**EXERCISE DATA**.

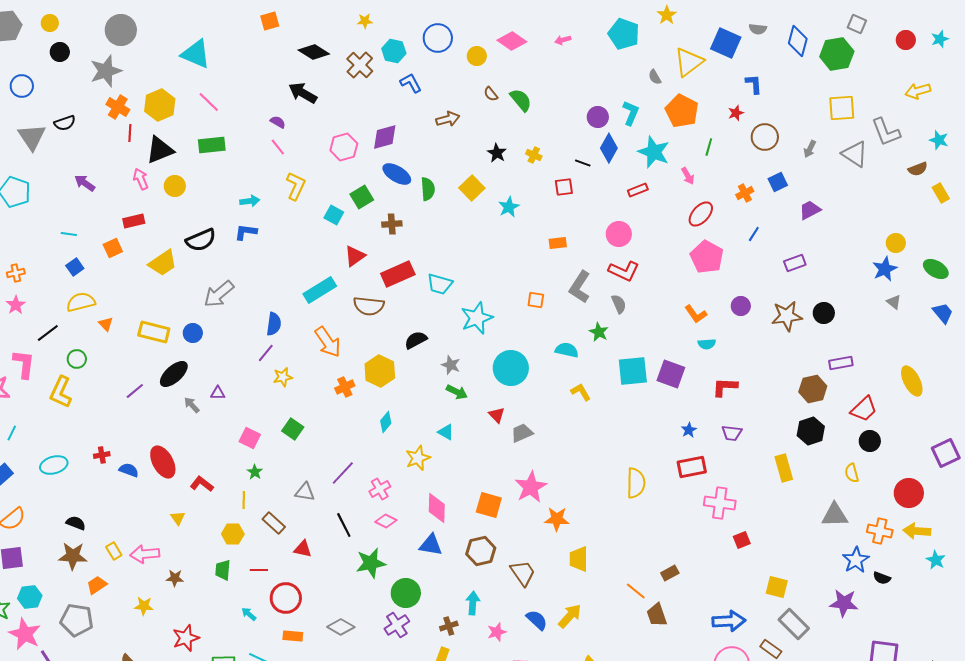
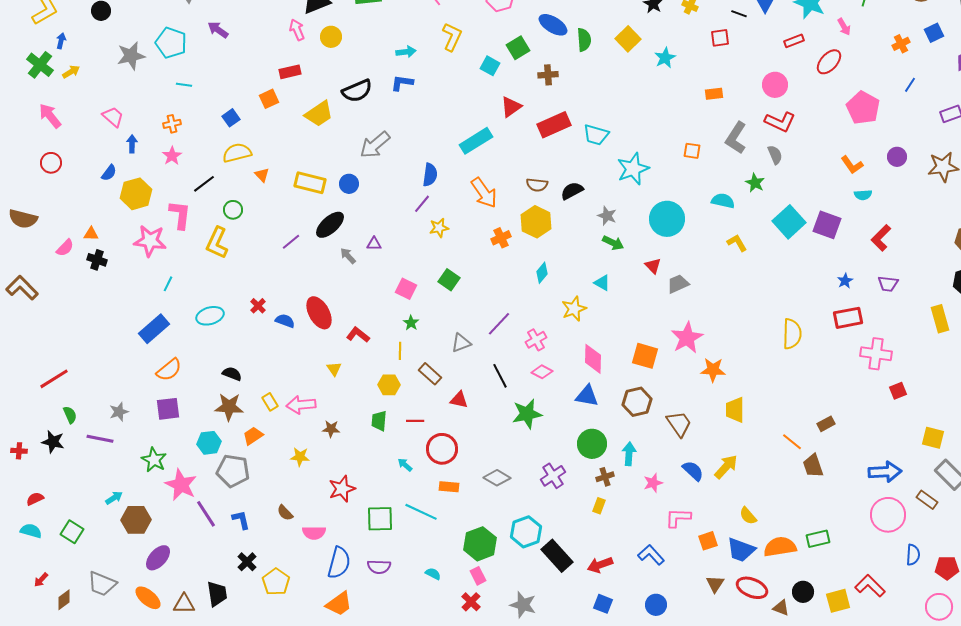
purple arrow: (85, 183) -> (218, 30), moved
red ellipse: (701, 214) -> (829, 62), moved
cyan line: (69, 234) -> (184, 85), moved
brown semicircle: (369, 306) -> (537, 185), moved, size x0.7
cyan square: (633, 371) -> (789, 222), turned -36
red L-shape: (725, 387) -> (881, 238), turned -48
red cross: (102, 455) -> (258, 306), turned -35
gray triangle: (305, 492) -> (461, 343), turned -30
green circle: (406, 593) -> (592, 444), moved
cyan hexagon: (30, 597) -> (209, 443), moved

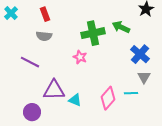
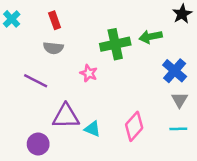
green arrow: (121, 27) -> (151, 37), turned -36
pink star: (80, 57) -> (89, 73), moved
cyan line: (131, 93) -> (178, 129), moved

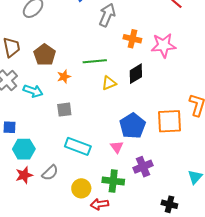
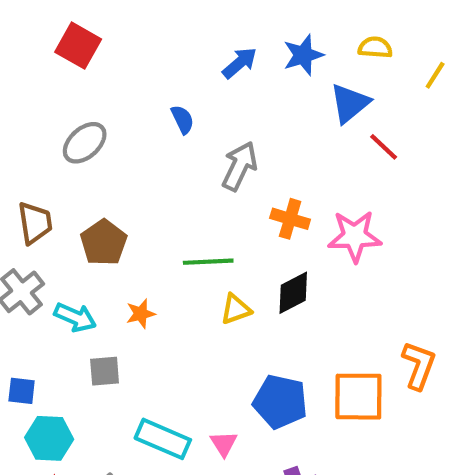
orange star: (64, 77) -> (141, 314), moved
gray square: (64, 110) -> (105, 371), moved
blue pentagon: (133, 126) -> (280, 402), turned -30
pink triangle: (117, 147) -> (224, 444), moved

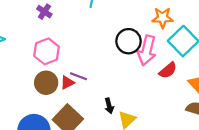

**TASK BRIEF**. Please transcribe every entry above exactly, leaving out any pictures.

**RESPONSE BOX**.
purple arrow: (85, 183) -> (218, 30), moved
red ellipse: (701, 214) -> (829, 62), moved
cyan line: (69, 234) -> (184, 85), moved
brown semicircle: (369, 306) -> (537, 185), moved, size x0.7
cyan square: (633, 371) -> (789, 222), turned -36
red L-shape: (725, 387) -> (881, 238), turned -48
red cross: (102, 455) -> (258, 306), turned -35
gray triangle: (305, 492) -> (461, 343), turned -30
green circle: (406, 593) -> (592, 444), moved
cyan hexagon: (30, 597) -> (209, 443), moved

green arrow: (121, 27) -> (151, 37), turned -36
pink star: (80, 57) -> (89, 73), moved
cyan line: (131, 93) -> (178, 129), moved

orange star: (64, 77) -> (141, 314), moved
gray square: (64, 110) -> (105, 371), moved
blue pentagon: (133, 126) -> (280, 402), turned -30
pink triangle: (117, 147) -> (224, 444), moved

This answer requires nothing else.